Records for processing START

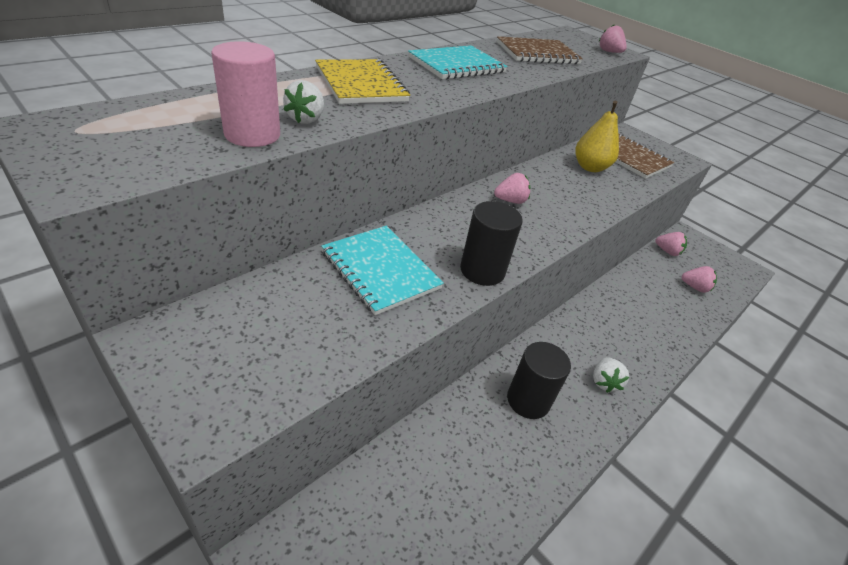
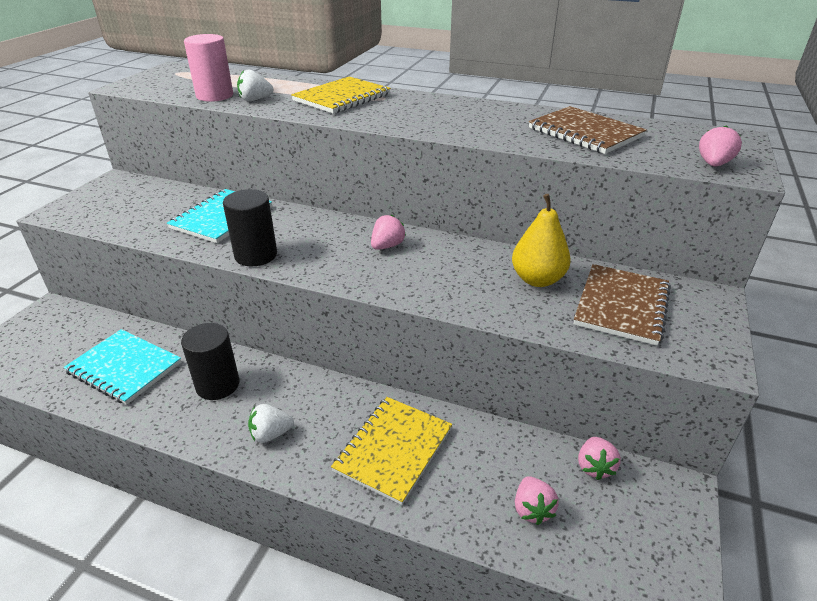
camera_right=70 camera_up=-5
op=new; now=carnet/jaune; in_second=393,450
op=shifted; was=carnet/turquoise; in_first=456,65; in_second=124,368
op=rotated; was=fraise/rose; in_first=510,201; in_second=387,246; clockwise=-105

Records for processing END
Records for processing START

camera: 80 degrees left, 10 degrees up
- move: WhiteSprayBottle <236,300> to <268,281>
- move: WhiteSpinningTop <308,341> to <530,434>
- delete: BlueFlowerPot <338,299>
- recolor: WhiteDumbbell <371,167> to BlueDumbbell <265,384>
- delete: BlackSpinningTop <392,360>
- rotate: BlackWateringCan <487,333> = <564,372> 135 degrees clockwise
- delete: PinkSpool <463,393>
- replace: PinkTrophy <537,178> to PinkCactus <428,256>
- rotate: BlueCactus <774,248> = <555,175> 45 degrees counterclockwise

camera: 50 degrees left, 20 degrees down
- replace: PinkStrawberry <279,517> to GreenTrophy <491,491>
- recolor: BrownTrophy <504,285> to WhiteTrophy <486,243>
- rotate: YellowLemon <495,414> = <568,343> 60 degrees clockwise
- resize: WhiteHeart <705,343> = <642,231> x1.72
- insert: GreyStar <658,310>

Records for processing END

Prompt
Within the data above, the lines from the one with "camera: 80 degrees left, 10 degrees up" to the one with "- replace: PinkTrophy" must be repeated exactly; no other line belongs in the answer.

Completed task
camera: 80 degrees left, 10 degrees up
- move: WhiteSprayBottle <236,300> to <268,281>
- move: WhiteSpinningTop <308,341> to <530,434>
- delete: BlueFlowerPot <338,299>
- recolor: WhiteDumbbell <371,167> to BlueDumbbell <265,384>
- delete: BlackSpinningTop <392,360>
- rotate: BlackWateringCan <487,333> = <564,372> 135 degrees clockwise
- delete: PinkSpool <463,393>
- replace: PinkTrophy <537,178> to PinkCactus <428,256>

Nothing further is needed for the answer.